START SUPPLIED MATERIAL
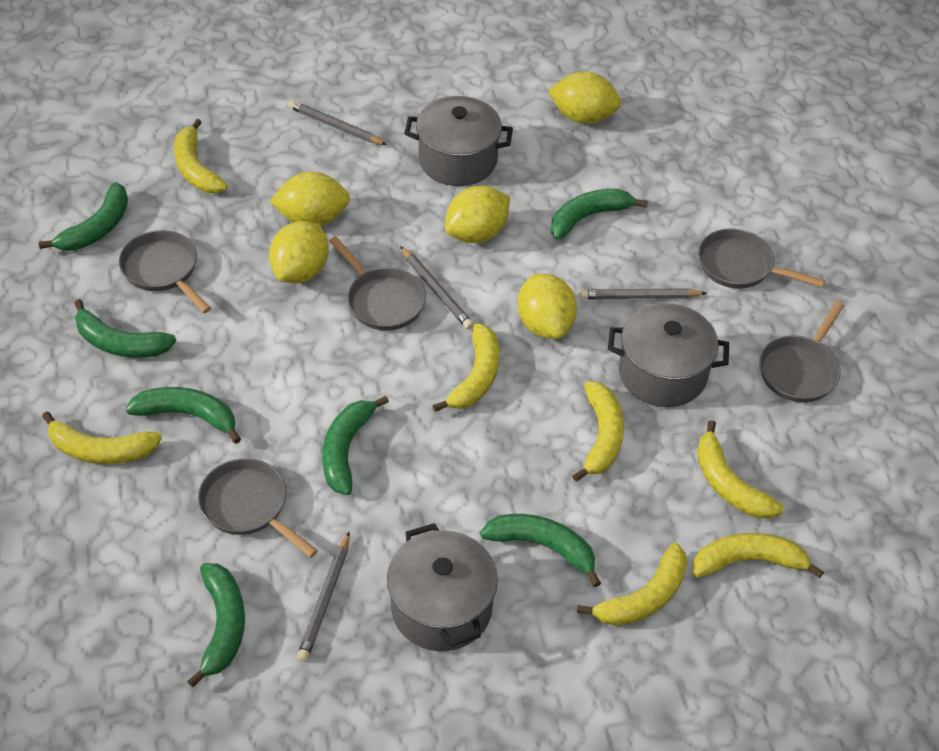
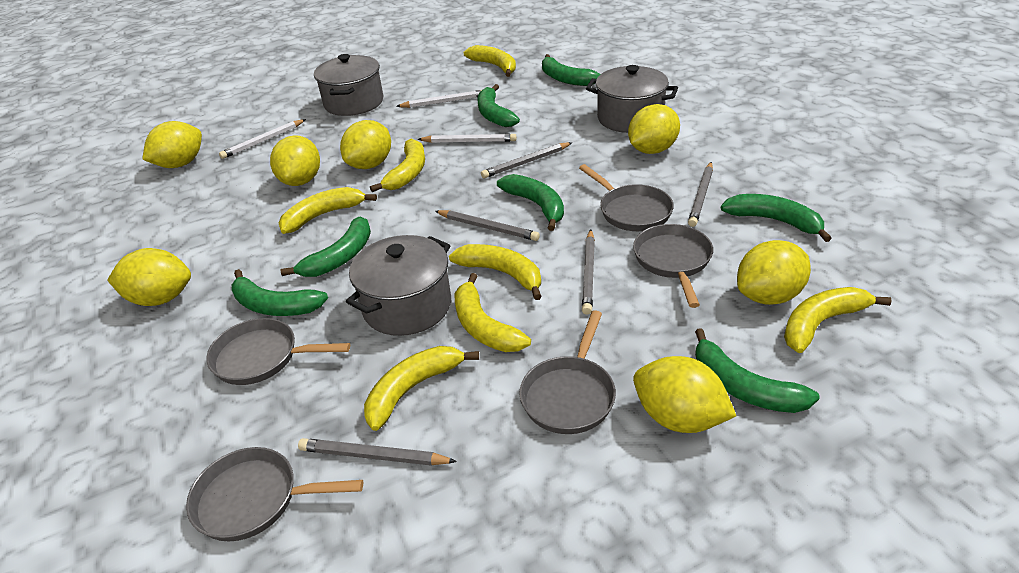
grey pencil: 4 -> 5
white pencil: 0 -> 3
yellow lemon: 5 -> 7

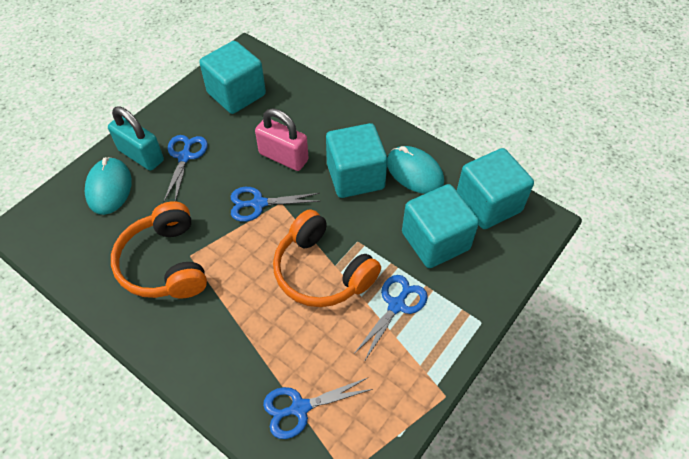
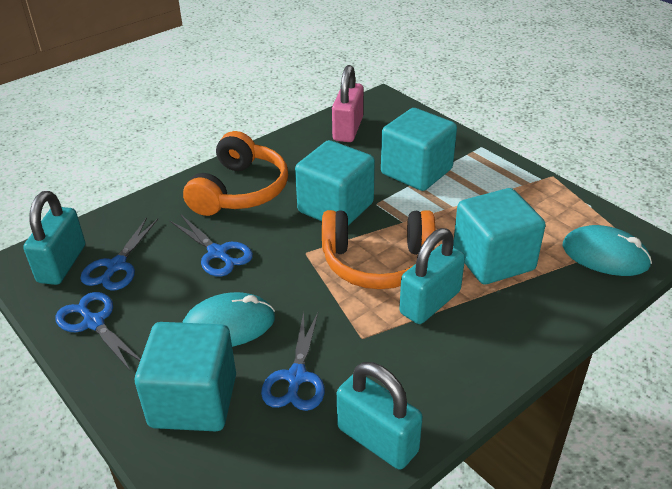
turquoise padlock: 1 -> 3

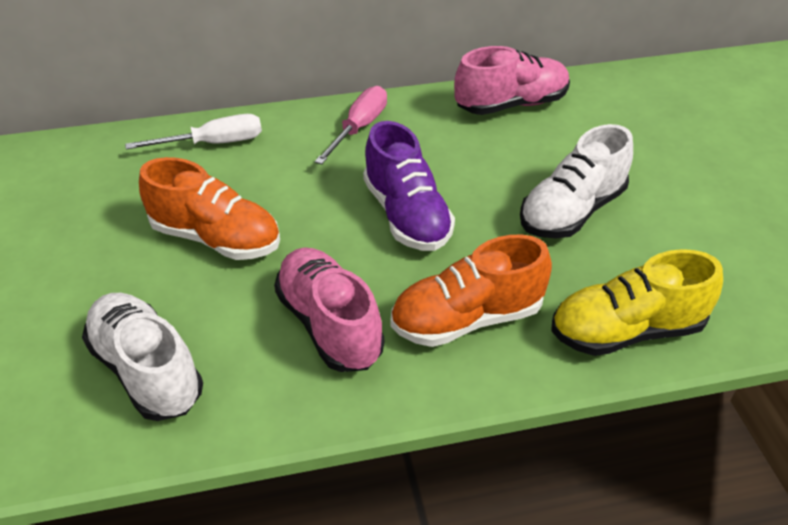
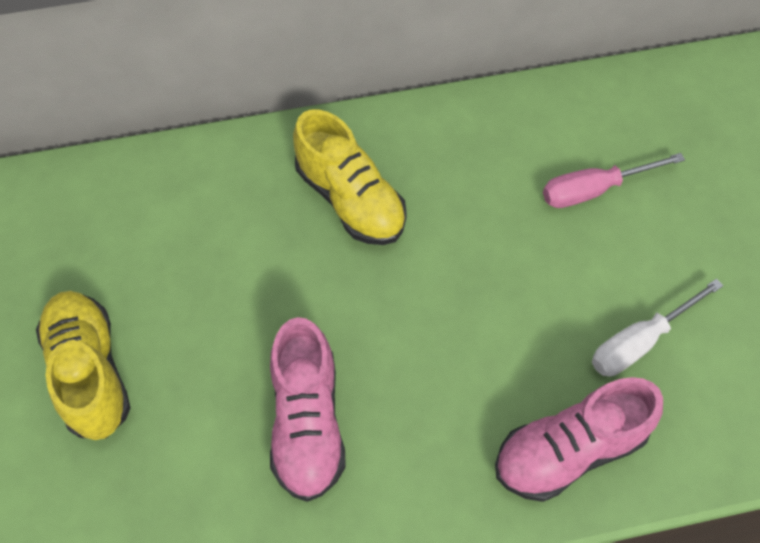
orange shoe: 2 -> 0
purple shoe: 1 -> 0
white shoe: 2 -> 0
yellow shoe: 1 -> 2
END SUPPLIED MATERIAL
▶ [PROBLEM DESCRIPTION] The copy must begin at the line containing "yellow lemon: 5 -> 7" and end at the last line of the data above, with every line retyped exactly and no pictures included.

▶ [RESULT OF THE EXERCISE]
yellow lemon: 5 -> 7

turquoise padlock: 1 -> 3

orange shoe: 2 -> 0
purple shoe: 1 -> 0
white shoe: 2 -> 0
yellow shoe: 1 -> 2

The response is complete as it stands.